**INPUT DATA**:
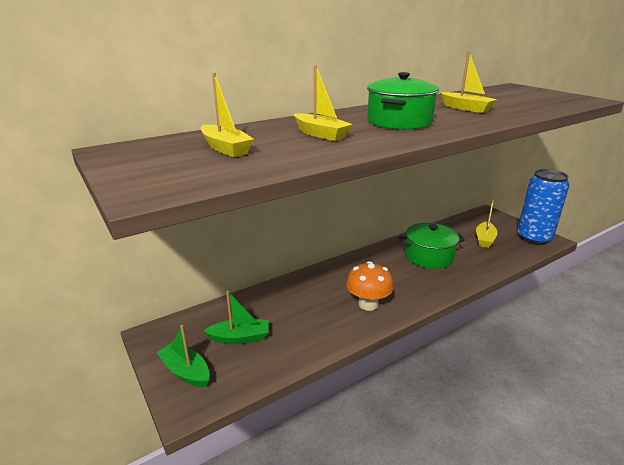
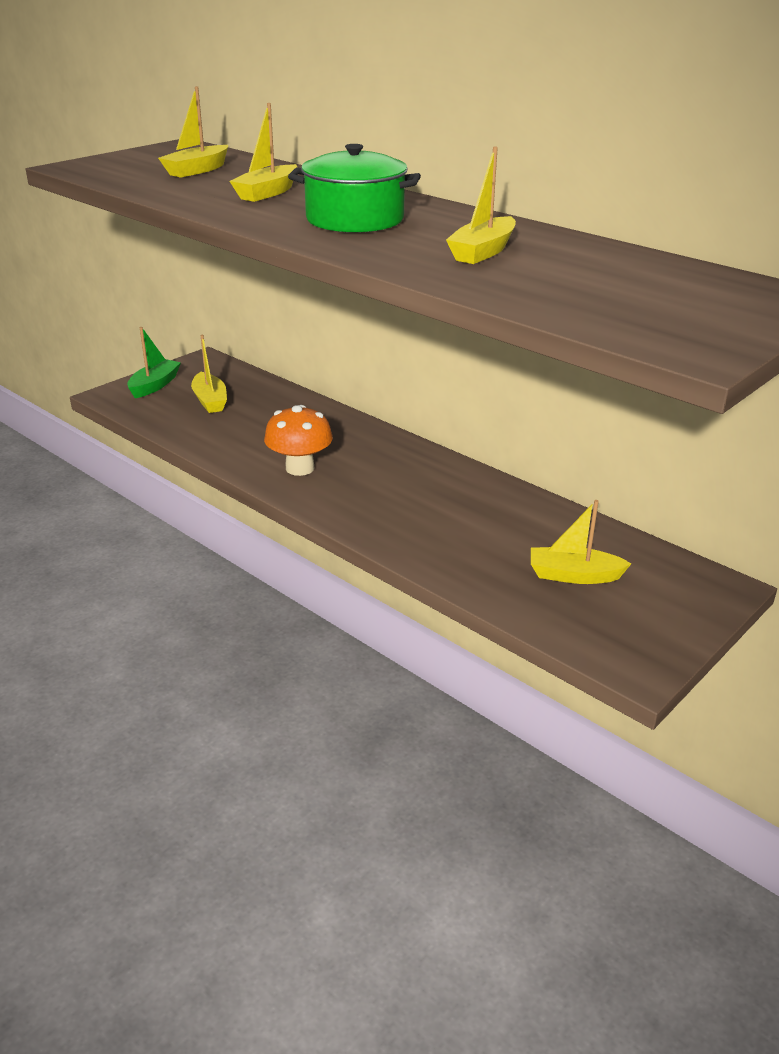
camera: 75 degrees right, 5 degrees up
(240, 338) = (210, 401): green boat -> yellow boat
(429, 256) = (463, 513): green pot -> none
(533, 238) = (628, 643): blue can -> none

**WHAT YOU SHOULD DO**: Apart from the pictures, every line of the data above should be given again exactly.

**REPLY TO THE TASK**:
camera: 75 degrees right, 5 degrees up
(240, 338) = (210, 401): green boat -> yellow boat
(429, 256) = (463, 513): green pot -> none
(533, 238) = (628, 643): blue can -> none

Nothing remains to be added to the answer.